* Challenge *
Please arrange everything from the start of the records down to the line containing "Clayshaw (1311, 416)", that line included, as a JSON list of strings with one string per line and blank lines left out.

Start of Task input

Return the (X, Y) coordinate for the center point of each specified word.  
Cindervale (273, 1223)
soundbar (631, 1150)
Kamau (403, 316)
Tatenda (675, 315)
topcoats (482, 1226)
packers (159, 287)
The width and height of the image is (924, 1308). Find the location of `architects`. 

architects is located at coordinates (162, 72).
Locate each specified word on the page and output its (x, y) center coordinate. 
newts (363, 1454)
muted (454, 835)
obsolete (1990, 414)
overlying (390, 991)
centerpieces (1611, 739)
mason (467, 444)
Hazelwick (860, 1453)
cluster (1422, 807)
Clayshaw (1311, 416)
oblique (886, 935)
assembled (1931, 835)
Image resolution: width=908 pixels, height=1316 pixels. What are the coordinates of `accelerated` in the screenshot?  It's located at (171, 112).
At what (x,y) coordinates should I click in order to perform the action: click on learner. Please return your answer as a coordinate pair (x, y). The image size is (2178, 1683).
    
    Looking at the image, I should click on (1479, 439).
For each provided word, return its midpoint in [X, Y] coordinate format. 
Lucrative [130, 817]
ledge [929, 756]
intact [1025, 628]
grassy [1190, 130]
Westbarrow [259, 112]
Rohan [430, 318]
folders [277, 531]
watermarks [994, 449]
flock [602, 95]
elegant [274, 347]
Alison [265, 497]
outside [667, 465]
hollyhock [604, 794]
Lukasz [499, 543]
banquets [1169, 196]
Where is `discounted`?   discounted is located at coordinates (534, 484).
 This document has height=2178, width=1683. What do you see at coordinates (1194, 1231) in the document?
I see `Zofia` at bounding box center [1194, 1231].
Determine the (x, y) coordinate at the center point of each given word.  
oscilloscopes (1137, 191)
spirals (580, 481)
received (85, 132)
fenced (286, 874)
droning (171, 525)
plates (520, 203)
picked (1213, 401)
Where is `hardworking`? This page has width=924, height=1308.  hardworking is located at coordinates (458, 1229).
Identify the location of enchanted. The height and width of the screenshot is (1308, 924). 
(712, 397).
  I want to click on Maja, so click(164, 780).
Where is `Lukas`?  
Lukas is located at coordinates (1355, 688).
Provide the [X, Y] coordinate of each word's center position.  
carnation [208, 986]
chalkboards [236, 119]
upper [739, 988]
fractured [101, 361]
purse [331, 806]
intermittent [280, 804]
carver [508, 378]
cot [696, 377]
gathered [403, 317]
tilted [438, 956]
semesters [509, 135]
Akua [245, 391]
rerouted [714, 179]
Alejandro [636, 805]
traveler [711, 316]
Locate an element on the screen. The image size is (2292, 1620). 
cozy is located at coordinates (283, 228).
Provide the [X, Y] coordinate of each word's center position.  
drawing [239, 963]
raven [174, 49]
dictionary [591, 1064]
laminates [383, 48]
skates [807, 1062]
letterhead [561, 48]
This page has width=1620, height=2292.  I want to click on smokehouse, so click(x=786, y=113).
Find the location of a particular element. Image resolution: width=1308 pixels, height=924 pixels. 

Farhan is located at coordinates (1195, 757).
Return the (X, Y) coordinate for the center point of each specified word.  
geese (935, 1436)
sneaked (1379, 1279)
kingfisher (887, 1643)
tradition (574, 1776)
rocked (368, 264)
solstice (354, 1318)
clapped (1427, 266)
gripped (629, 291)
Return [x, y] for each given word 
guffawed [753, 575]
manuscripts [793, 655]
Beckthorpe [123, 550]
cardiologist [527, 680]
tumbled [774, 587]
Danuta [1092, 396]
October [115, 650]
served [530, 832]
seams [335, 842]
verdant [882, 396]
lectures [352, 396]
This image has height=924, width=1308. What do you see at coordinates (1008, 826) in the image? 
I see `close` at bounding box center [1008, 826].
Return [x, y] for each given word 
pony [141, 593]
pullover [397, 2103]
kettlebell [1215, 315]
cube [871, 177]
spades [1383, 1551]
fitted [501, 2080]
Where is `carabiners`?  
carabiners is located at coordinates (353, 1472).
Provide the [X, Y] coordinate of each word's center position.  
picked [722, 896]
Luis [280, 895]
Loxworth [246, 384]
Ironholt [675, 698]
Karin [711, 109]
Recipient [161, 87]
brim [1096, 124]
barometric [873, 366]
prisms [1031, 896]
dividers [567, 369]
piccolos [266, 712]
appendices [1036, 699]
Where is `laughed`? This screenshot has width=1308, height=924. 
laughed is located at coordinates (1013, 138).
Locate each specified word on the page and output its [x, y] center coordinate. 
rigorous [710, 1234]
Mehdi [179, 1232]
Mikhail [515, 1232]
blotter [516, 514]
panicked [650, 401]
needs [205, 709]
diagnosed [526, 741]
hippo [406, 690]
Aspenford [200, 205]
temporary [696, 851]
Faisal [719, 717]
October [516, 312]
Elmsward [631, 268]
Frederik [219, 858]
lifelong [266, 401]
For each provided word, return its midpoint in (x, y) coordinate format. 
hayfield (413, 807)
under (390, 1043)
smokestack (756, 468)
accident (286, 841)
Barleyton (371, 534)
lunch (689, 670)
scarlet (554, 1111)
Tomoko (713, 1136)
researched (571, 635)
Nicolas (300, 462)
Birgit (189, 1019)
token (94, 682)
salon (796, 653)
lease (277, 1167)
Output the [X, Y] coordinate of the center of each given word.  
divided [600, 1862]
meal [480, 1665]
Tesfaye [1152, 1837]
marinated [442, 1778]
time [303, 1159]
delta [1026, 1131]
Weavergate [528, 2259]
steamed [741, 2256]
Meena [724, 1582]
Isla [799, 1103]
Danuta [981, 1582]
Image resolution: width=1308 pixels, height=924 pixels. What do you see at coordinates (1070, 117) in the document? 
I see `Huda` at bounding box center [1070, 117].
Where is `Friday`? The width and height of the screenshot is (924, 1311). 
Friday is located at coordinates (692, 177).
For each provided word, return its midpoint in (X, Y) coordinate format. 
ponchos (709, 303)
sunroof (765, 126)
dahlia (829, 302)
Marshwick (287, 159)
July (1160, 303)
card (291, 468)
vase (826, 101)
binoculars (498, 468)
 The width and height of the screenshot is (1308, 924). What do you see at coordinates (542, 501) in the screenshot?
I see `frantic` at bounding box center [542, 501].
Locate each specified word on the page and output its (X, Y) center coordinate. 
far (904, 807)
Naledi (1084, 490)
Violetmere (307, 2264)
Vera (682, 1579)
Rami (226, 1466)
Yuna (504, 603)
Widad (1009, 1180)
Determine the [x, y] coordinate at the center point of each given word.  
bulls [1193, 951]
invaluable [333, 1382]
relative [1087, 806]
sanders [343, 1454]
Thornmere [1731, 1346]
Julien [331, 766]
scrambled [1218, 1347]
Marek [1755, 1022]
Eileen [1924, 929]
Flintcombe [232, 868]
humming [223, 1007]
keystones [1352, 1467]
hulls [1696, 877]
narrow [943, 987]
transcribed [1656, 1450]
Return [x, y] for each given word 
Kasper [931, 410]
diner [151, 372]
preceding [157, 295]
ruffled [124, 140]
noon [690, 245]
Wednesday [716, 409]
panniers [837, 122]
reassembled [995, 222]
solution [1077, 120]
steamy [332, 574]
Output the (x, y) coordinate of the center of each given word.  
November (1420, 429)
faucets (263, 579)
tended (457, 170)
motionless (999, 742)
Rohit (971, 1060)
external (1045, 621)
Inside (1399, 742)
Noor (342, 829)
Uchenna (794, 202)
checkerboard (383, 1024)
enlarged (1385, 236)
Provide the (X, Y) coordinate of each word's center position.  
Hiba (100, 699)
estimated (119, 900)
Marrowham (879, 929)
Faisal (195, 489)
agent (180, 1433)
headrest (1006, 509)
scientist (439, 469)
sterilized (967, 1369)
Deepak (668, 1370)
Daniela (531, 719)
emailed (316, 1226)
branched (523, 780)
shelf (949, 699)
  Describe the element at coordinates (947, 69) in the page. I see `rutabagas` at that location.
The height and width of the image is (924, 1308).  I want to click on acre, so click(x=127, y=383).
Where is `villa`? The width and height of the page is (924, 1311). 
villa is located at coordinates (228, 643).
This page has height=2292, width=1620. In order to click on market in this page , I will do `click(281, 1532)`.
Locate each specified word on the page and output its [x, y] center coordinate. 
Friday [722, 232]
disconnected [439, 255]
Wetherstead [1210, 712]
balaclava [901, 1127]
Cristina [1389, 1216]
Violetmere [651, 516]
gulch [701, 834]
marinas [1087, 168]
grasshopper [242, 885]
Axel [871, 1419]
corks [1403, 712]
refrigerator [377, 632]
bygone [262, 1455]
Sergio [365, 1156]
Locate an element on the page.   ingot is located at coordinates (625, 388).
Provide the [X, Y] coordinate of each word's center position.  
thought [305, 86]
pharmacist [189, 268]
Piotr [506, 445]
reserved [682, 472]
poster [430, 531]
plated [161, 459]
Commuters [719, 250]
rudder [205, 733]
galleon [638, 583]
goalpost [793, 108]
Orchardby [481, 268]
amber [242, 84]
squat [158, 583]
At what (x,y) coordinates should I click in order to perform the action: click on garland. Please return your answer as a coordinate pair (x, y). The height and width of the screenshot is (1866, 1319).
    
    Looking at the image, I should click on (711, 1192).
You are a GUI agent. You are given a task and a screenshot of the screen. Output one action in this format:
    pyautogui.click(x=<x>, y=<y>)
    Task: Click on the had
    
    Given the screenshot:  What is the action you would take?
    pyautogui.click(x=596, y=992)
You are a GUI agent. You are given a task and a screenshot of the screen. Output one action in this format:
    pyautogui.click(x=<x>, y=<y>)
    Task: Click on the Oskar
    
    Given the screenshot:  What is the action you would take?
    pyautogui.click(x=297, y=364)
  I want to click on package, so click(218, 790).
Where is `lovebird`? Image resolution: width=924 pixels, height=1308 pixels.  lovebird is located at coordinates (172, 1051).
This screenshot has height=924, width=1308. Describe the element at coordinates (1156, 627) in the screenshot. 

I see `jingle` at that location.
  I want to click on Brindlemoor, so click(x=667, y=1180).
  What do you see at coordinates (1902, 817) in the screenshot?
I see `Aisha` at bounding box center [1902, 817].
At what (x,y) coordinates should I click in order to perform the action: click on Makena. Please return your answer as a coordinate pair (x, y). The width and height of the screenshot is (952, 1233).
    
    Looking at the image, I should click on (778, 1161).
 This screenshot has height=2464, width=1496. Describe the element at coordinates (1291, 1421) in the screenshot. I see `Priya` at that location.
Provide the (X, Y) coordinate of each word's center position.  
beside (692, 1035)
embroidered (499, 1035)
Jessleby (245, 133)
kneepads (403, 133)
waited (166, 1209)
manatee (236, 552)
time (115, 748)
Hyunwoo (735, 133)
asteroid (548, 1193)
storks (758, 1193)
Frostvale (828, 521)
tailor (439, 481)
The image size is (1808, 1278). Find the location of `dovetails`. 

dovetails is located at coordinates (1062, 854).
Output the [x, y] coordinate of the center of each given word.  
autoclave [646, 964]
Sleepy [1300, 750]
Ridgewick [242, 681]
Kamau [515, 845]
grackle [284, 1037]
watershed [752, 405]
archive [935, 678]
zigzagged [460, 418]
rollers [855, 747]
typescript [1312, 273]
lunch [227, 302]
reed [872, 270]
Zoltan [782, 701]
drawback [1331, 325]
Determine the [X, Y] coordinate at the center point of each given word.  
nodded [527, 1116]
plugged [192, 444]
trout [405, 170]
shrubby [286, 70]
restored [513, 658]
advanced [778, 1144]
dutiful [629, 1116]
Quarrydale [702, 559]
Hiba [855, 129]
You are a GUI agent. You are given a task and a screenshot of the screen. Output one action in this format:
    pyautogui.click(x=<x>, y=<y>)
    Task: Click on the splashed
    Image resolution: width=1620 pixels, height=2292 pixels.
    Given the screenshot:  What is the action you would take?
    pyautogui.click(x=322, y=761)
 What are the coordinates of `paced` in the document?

End of Task input

* Result of the task *
[
  "Return the (X, Y) coordinate for the center point of each specified word.  ",
  "Cindervale (273, 1223)",
  "soundbar (631, 1150)",
  "Kamau (403, 316)",
  "Tatenda (675, 315)",
  "topcoats (482, 1226)",
  "packers (159, 287)",
  "The width and height of the image is (924, 1308). Find the location of `architects`. ",
  "architects is located at coordinates (162, 72).",
  "Locate each specified word on the page and output its (x, y) center coordinate. ",
  "newts (363, 1454)",
  "muted (454, 835)",
  "obsolete (1990, 414)",
  "overlying (390, 991)",
  "centerpieces (1611, 739)",
  "mason (467, 444)",
  "Hazelwick (860, 1453)",
  "cluster (1422, 807)",
  "Clayshaw (1311, 416)"
]